[Start of section]
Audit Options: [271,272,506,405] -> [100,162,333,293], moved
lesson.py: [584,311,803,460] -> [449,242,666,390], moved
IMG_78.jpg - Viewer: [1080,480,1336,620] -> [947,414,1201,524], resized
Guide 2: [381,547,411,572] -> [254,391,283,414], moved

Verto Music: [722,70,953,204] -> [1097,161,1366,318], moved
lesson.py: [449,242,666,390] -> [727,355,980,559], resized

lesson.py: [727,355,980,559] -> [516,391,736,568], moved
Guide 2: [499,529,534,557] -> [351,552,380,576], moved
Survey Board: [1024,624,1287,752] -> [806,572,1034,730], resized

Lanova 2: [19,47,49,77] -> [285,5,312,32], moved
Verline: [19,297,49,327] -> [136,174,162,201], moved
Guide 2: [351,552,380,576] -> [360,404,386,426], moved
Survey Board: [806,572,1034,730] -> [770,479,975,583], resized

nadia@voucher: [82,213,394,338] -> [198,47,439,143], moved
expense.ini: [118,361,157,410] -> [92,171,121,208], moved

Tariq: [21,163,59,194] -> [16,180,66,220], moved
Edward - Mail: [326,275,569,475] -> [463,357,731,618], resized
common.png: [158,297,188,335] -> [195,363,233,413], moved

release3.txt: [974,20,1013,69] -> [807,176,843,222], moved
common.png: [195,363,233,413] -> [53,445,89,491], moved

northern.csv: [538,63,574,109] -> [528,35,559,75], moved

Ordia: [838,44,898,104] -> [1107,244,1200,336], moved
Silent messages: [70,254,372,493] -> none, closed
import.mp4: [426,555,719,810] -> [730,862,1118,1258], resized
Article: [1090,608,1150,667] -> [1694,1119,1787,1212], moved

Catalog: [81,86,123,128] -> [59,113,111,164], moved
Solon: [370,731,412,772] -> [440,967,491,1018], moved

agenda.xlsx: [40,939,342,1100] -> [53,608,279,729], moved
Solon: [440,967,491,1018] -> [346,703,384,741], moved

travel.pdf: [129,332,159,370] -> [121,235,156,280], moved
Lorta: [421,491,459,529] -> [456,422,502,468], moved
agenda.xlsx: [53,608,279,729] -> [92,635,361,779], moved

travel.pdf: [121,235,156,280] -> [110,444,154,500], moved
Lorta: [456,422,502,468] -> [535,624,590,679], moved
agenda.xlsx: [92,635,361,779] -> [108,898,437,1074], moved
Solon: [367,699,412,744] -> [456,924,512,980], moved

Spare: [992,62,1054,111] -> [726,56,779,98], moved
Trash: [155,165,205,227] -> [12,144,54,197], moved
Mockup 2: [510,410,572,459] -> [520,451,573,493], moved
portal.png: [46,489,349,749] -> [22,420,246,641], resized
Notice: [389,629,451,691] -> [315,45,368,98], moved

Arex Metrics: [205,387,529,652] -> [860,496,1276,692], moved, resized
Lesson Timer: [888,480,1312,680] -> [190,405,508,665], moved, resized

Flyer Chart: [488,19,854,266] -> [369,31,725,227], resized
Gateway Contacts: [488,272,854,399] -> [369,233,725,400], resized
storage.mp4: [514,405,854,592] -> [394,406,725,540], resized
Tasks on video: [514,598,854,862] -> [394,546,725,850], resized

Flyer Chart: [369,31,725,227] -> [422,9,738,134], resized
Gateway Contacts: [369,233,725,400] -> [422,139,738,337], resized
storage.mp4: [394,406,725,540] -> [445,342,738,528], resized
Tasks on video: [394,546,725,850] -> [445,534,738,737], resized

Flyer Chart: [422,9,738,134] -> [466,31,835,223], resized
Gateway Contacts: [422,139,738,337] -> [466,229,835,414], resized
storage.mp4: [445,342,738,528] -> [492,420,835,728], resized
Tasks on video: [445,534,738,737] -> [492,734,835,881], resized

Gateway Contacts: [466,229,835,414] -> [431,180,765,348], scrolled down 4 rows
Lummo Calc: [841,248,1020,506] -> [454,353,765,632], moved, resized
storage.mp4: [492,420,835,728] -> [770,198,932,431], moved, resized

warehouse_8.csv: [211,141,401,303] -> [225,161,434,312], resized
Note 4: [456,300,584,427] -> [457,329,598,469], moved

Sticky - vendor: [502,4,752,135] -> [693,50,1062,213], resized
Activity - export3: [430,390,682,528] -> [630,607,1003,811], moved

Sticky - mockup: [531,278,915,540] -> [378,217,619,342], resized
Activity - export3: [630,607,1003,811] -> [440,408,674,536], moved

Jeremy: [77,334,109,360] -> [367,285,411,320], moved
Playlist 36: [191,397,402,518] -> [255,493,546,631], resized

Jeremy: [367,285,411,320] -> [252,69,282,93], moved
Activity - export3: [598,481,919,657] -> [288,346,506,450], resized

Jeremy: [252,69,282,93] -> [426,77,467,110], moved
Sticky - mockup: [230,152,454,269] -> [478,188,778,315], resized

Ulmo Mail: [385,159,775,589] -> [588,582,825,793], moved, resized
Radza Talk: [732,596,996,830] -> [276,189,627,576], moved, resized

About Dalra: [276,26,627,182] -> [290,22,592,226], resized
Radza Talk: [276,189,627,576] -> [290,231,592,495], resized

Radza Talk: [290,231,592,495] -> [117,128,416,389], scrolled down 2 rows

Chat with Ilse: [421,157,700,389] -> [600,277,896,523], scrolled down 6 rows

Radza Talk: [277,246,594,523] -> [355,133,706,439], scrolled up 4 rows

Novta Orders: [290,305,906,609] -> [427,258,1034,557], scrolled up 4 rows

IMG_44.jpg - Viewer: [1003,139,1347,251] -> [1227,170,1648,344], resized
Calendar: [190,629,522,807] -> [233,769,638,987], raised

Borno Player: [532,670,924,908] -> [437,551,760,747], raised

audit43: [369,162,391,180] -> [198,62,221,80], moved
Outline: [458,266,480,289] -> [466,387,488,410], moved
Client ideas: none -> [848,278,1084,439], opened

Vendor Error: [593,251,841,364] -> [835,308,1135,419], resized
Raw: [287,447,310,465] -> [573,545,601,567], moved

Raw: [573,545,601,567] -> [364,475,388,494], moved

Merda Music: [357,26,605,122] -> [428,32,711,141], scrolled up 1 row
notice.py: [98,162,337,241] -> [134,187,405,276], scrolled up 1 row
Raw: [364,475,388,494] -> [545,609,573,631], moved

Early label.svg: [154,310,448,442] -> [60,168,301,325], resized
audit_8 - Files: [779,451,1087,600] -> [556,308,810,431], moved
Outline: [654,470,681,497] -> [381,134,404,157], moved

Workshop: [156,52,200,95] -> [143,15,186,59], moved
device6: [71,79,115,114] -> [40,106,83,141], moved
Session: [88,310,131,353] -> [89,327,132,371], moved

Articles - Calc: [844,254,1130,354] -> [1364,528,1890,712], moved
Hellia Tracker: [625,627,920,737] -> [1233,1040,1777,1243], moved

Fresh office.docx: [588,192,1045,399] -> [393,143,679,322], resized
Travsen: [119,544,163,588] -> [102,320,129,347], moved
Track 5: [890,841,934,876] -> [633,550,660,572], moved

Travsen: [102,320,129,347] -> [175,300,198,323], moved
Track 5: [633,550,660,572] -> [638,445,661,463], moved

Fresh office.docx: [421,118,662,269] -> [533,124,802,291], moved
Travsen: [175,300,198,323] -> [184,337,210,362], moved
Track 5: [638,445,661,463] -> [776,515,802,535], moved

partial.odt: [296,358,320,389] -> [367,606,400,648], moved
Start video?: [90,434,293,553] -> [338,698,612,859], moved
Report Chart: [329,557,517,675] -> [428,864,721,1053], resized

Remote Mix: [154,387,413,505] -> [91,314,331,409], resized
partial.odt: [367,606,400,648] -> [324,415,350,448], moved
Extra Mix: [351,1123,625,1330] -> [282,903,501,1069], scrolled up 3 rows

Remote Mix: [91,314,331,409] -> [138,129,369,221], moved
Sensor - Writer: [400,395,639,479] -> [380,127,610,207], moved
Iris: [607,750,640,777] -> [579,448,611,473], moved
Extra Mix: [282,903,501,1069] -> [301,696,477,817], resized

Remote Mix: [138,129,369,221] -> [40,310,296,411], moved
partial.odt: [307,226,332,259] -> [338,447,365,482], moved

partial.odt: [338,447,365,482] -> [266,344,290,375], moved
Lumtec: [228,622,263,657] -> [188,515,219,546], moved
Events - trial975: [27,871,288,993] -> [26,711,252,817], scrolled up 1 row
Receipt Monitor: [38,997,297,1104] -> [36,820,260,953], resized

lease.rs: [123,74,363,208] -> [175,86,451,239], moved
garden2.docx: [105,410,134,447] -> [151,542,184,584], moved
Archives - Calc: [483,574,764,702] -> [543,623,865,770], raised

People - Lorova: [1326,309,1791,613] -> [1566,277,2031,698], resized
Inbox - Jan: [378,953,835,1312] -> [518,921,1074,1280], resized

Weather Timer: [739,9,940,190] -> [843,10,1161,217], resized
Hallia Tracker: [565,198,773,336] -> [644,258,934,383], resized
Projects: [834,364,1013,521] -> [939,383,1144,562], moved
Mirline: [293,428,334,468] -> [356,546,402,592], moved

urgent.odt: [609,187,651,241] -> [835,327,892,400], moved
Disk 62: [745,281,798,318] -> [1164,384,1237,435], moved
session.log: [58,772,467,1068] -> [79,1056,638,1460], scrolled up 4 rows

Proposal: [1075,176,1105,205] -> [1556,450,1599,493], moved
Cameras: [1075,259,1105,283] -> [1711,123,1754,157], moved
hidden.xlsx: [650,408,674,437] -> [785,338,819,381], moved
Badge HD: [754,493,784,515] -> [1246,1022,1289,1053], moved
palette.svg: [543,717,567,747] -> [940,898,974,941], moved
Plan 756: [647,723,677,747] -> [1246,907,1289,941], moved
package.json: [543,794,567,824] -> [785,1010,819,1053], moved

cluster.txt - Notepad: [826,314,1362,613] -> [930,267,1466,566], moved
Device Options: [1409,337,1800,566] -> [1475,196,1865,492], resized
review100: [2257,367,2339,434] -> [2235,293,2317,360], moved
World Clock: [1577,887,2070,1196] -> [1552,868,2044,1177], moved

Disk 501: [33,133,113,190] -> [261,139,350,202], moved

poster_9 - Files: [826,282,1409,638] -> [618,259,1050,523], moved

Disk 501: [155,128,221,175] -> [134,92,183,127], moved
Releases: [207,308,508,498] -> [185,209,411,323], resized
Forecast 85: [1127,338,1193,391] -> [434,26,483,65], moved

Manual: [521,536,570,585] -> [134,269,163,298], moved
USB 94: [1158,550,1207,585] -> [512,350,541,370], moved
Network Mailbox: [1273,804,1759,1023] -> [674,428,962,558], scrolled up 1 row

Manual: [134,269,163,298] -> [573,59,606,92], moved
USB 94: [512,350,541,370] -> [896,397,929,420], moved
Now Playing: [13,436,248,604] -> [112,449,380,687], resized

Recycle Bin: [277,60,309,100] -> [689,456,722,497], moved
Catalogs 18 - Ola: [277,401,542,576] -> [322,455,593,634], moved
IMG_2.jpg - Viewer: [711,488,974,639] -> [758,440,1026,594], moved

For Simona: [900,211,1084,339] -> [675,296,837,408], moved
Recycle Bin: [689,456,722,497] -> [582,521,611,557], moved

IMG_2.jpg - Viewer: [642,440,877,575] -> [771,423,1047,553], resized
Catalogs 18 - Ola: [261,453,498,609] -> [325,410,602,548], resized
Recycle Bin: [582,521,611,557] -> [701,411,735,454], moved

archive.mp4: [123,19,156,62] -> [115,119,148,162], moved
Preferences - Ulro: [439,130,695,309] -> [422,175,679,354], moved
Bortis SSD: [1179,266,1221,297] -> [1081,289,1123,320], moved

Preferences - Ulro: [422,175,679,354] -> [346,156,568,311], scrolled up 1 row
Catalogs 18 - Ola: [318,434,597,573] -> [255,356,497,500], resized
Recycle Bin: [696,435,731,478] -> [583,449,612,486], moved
[End of section]
Retype exactly the lines of the data above, starting at its first line and finishing with the line that has "lesson.py: [449,242,666,390] ->" in it.

● **Written response**
Audit Options: [271,272,506,405] -> [100,162,333,293], moved
lesson.py: [584,311,803,460] -> [449,242,666,390], moved
IMG_78.jpg - Viewer: [1080,480,1336,620] -> [947,414,1201,524], resized
Guide 2: [381,547,411,572] -> [254,391,283,414], moved

Verto Music: [722,70,953,204] -> [1097,161,1366,318], moved
lesson.py: [449,242,666,390] -> [727,355,980,559], resized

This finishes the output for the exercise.